- TASK INSTRUCTIONS -
Pictures are to be left out. Copy exactly, and only, the lines from the start of the entries below to the line with "IC3 pin FB: 3V3 -> COM", both included.

- Records from a data collection -
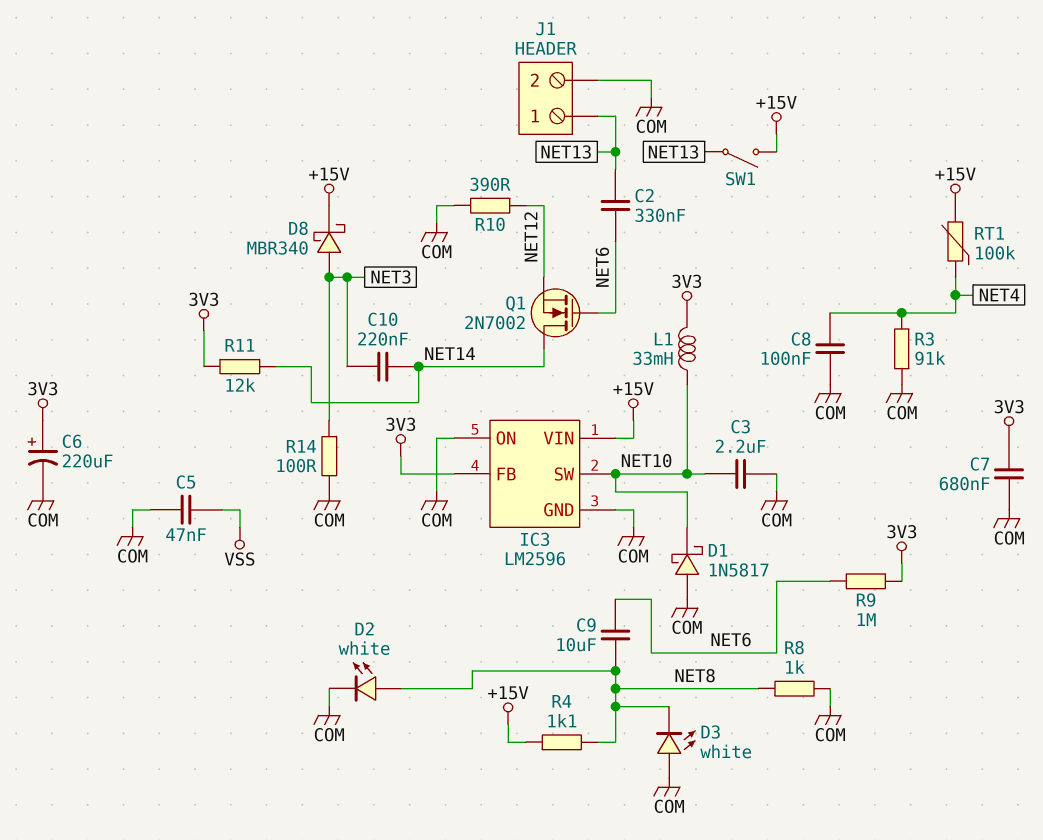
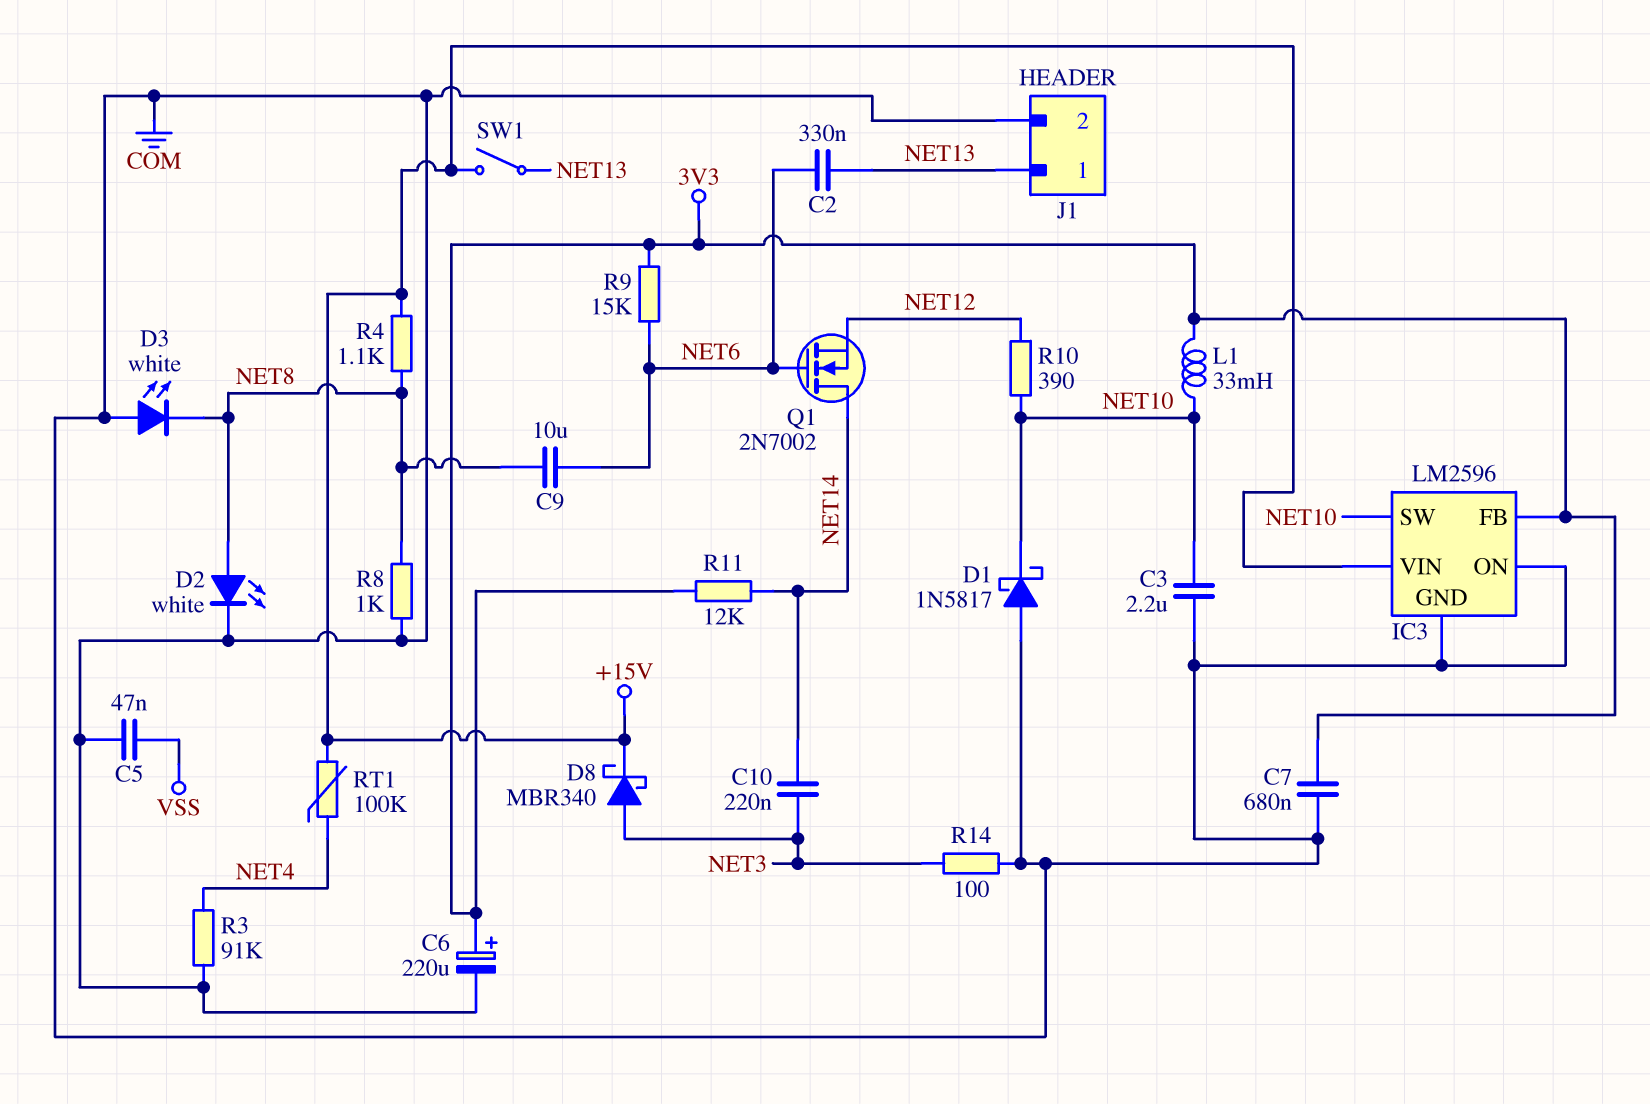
C8: 100nF (COM, NET4) -> none
R9: 1M (3V3, NET6) -> 15k (3V3, NET6)
R10: 390 (COM, NET12) -> 390 (NET10, NET12)

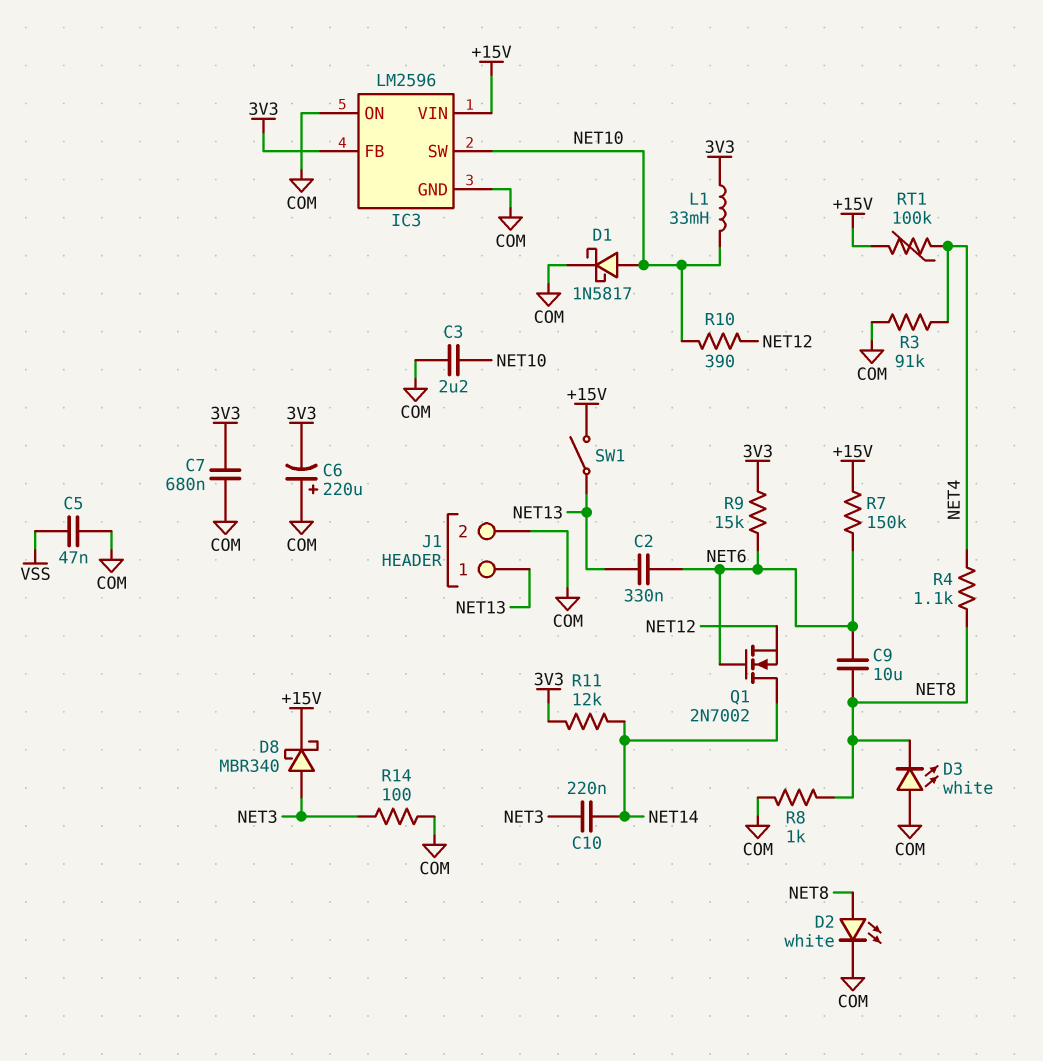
C6: 220uF (plus 3V3, minus COM) -> 220uF (plus COM, minus 3V3)
D1: schottky 1N5817 (A COM, K NET10) -> schottky 1N5817 (A NET10, K COM)
R4: 1.1k (+15V, NET8) -> 1.1k (NET4, NET8)
R7: none -> 150k (+15V, NET6)

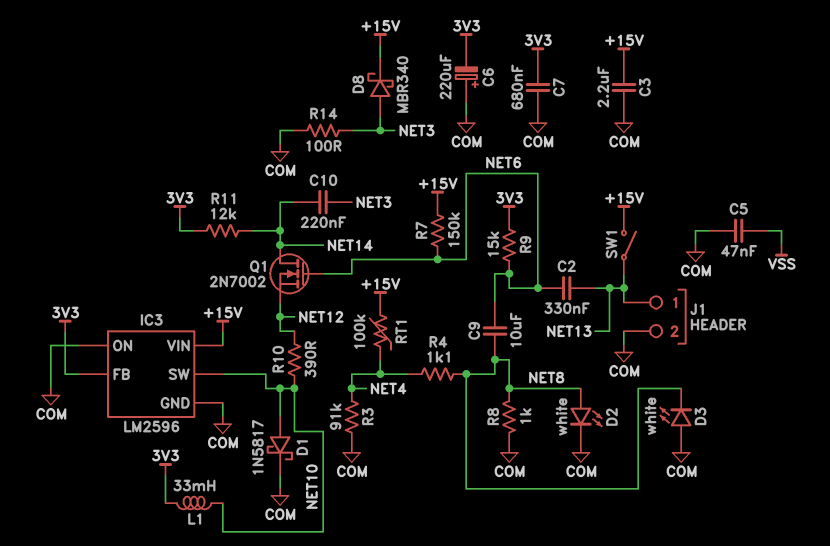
C3: 2.2uF (COM, NET10) -> 2.2uF (+15V, COM)

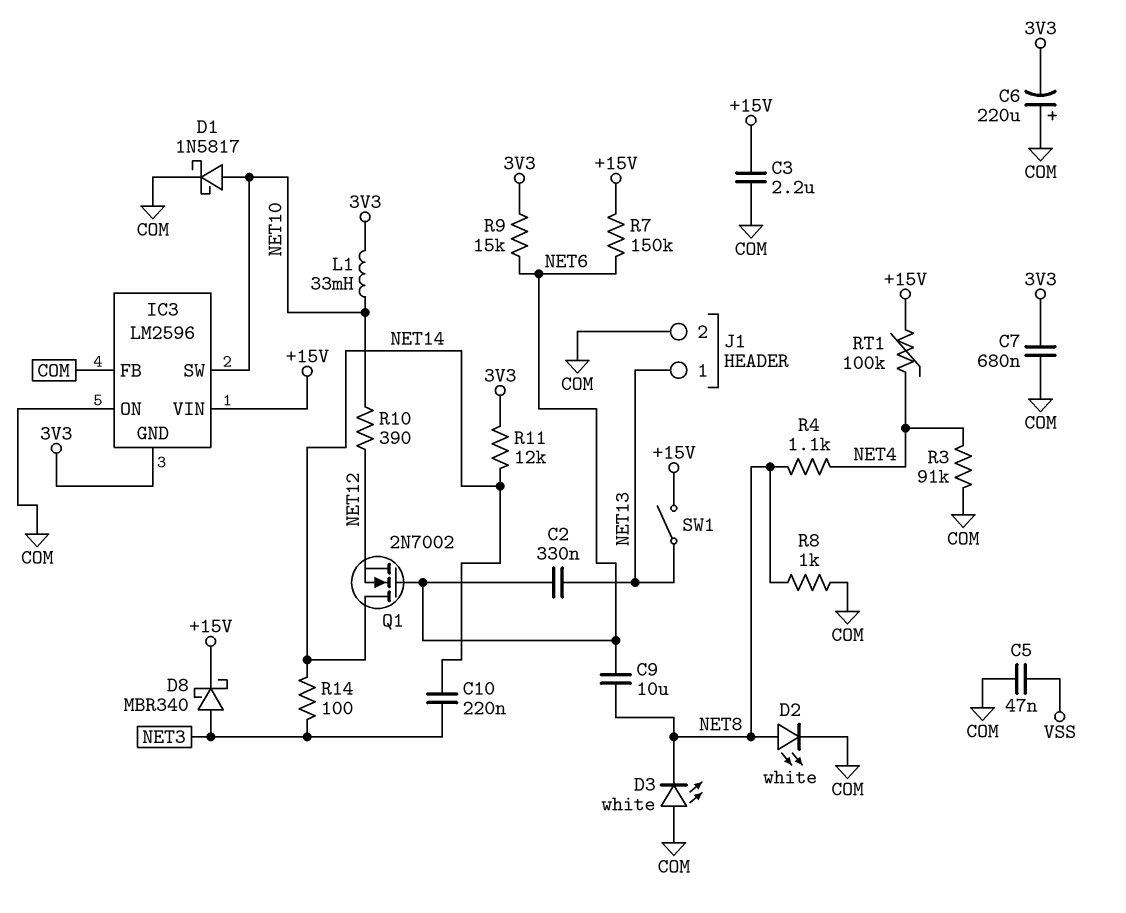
IC3 pin FB: 3V3 -> COM
IC3 pin GND: COM -> 3V3
R14: 100 (COM, NET3) -> 100 (NET3, NET14)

- THE COMPLETED TASK -
C8: 100nF (COM, NET4) -> none
R9: 1M (3V3, NET6) -> 15k (3V3, NET6)
R10: 390 (COM, NET12) -> 390 (NET10, NET12)

C6: 220uF (plus 3V3, minus COM) -> 220uF (plus COM, minus 3V3)
D1: schottky 1N5817 (A COM, K NET10) -> schottky 1N5817 (A NET10, K COM)
R4: 1.1k (+15V, NET8) -> 1.1k (NET4, NET8)
R7: none -> 150k (+15V, NET6)

C3: 2.2uF (COM, NET10) -> 2.2uF (+15V, COM)

IC3 pin FB: 3V3 -> COM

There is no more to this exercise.